## PROBLEM REQUIREMENTS
Each record is to be printed again precisely as it reads.

## DATA
------------------------------------------------------------
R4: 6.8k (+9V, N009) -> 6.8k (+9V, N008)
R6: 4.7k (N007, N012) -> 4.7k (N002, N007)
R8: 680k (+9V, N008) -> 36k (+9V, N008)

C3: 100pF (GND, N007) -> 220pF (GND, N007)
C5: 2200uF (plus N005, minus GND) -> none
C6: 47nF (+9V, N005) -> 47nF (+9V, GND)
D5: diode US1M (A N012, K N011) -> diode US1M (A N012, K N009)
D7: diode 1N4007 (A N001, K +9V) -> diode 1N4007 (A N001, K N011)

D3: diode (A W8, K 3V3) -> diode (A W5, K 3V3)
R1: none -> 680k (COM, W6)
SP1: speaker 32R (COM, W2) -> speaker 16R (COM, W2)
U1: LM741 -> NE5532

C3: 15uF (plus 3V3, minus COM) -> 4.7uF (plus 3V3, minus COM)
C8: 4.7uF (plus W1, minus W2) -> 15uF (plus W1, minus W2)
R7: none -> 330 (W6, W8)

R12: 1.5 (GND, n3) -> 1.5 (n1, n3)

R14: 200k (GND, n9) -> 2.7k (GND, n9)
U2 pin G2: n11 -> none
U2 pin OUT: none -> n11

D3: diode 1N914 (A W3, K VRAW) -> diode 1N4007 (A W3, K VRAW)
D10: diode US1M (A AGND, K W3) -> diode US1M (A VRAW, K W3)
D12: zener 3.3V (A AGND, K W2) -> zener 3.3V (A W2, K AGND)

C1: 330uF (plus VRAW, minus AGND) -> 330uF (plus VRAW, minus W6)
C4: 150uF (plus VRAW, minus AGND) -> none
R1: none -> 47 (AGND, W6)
------------------------------------------------------------
## EXERCISE OUTPUT
R4: 6.8k (+9V, N009) -> 6.8k (+9V, N008)
R6: 4.7k (N007, N012) -> 4.7k (N002, N007)
R8: 680k (+9V, N008) -> 36k (+9V, N008)

C3: 100pF (GND, N007) -> 220pF (GND, N007)
C5: 2200uF (plus N005, minus GND) -> none
C6: 47nF (+9V, N005) -> 47nF (+9V, GND)
D5: diode US1M (A N012, K N011) -> diode US1M (A N012, K N009)
D7: diode 1N4007 (A N001, K +9V) -> diode 1N4007 (A N001, K N011)

D3: diode (A W8, K 3V3) -> diode (A W5, K 3V3)
R1: none -> 680k (COM, W6)
SP1: speaker 32R (COM, W2) -> speaker 16R (COM, W2)
U1: LM741 -> NE5532

C3: 15uF (plus 3V3, minus COM) -> 4.7uF (plus 3V3, minus COM)
C8: 4.7uF (plus W1, minus W2) -> 15uF (plus W1, minus W2)
R7: none -> 330 (W6, W8)

R12: 1.5 (GND, n3) -> 1.5 (n1, n3)

R14: 200k (GND, n9) -> 2.7k (GND, n9)
U2 pin G2: n11 -> none
U2 pin OUT: none -> n11

D3: diode 1N914 (A W3, K VRAW) -> diode 1N4007 (A W3, K VRAW)
D10: diode US1M (A AGND, K W3) -> diode US1M (A VRAW, K W3)
D12: zener 3.3V (A AGND, K W2) -> zener 3.3V (A W2, K AGND)

C1: 330uF (plus VRAW, minus AGND) -> 330uF (plus VRAW, minus W6)
C4: 150uF (plus VRAW, minus AGND) -> none
R1: none -> 47 (AGND, W6)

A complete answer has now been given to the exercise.